#### [INFORMATION PROVIDED]
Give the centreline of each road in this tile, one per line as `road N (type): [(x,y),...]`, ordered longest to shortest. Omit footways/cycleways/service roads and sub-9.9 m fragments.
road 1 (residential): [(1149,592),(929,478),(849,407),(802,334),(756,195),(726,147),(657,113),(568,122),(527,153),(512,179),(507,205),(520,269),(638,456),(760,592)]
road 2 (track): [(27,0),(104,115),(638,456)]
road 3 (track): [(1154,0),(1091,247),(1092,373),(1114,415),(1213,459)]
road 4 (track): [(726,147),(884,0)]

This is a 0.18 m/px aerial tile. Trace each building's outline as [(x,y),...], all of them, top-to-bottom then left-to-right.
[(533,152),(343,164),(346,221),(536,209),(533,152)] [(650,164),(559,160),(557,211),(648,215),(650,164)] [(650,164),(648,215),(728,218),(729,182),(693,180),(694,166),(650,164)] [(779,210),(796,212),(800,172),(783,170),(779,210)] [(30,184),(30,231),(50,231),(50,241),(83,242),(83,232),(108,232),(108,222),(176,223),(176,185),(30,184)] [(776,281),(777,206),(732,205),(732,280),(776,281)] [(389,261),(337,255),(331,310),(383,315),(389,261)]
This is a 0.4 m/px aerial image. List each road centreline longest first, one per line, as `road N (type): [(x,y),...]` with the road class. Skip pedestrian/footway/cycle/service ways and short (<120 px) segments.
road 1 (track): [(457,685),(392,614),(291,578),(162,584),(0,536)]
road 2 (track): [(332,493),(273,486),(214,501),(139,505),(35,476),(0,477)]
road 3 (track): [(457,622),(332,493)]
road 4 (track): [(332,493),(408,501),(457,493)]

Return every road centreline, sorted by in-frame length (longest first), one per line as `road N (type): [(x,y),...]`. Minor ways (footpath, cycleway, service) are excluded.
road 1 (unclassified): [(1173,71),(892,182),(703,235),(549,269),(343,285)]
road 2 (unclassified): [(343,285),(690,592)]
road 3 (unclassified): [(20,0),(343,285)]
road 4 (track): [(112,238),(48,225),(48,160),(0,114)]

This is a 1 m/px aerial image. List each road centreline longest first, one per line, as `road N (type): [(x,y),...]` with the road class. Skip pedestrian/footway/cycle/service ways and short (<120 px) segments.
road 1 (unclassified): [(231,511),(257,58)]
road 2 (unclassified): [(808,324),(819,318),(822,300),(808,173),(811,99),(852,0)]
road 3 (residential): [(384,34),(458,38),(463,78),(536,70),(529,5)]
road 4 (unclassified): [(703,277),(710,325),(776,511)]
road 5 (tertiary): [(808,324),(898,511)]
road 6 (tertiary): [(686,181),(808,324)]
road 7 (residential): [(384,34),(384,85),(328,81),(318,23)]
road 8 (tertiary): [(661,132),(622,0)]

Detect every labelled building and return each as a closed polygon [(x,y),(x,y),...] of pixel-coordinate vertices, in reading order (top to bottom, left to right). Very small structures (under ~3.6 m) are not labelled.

#### [WHAT TO PRODUCE]
Retype each of the records, word for word, with nothing added or dropped.

#### [EXPECTED ANSWER]
Give the centreline of each road in this tile, one per line as `road N (type): [(x,y),...]`, ordered longest to shortest. Omit footways/cycleways/service roads and sub-9.9 m fragments.
road 1 (residential): [(1149,592),(929,478),(849,407),(802,334),(756,195),(726,147),(657,113),(568,122),(527,153),(512,179),(507,205),(520,269),(638,456),(760,592)]
road 2 (track): [(27,0),(104,115),(638,456)]
road 3 (track): [(1154,0),(1091,247),(1092,373),(1114,415),(1213,459)]
road 4 (track): [(726,147),(884,0)]

This is a 0.18 m/px aerial tile. Trace each building's outline as [(x,y),...], all of them, top-to-bottom then left-to-right.
[(533,152),(343,164),(346,221),(536,209),(533,152)] [(650,164),(559,160),(557,211),(648,215),(650,164)] [(650,164),(648,215),(728,218),(729,182),(693,180),(694,166),(650,164)] [(779,210),(796,212),(800,172),(783,170),(779,210)] [(30,184),(30,231),(50,231),(50,241),(83,242),(83,232),(108,232),(108,222),(176,223),(176,185),(30,184)] [(776,281),(777,206),(732,205),(732,280),(776,281)] [(389,261),(337,255),(331,310),(383,315),(389,261)]
This is a 0.4 m/px aerial image. List each road centreline longest first, one per line, as `road N (type): [(x,y),...]` with the road class. Skip pedestrian/footway/cycle/service ways and short (<120 px) segments.
road 1 (track): [(457,685),(392,614),(291,578),(162,584),(0,536)]
road 2 (track): [(332,493),(273,486),(214,501),(139,505),(35,476),(0,477)]
road 3 (track): [(457,622),(332,493)]
road 4 (track): [(332,493),(408,501),(457,493)]

Return every road centreline, sorted by in-frame length (longest first), one per line as `road N (type): [(x,y),...]`. Minor ways (footpath, cycleway, service) are excluded.
road 1 (unclassified): [(1173,71),(892,182),(703,235),(549,269),(343,285)]
road 2 (unclassified): [(343,285),(690,592)]
road 3 (unclassified): [(20,0),(343,285)]
road 4 (track): [(112,238),(48,225),(48,160),(0,114)]

This is a 1 m/px aerial image. List each road centreline longest first, one per line, as `road N (type): [(x,y),...]` with the road class. Skip pedestrian/footway/cycle/service ways and short (<120 px) segments.
road 1 (unclassified): [(231,511),(257,58)]
road 2 (unclassified): [(808,324),(819,318),(822,300),(808,173),(811,99),(852,0)]
road 3 (residential): [(384,34),(458,38),(463,78),(536,70),(529,5)]
road 4 (unclassified): [(703,277),(710,325),(776,511)]
road 5 (tertiary): [(808,324),(898,511)]
road 6 (tertiary): [(686,181),(808,324)]
road 7 (residential): [(384,34),(384,85),(328,81),(318,23)]
road 8 (tertiary): [(661,132),(622,0)]

Detect every labelled building and return each as a closed polygon [(x,y),(x,y),...] of pixel-coordinate vertices, in reading order (top to bottom, left to right). Very small structures (under ~3.6 m) are not labelled.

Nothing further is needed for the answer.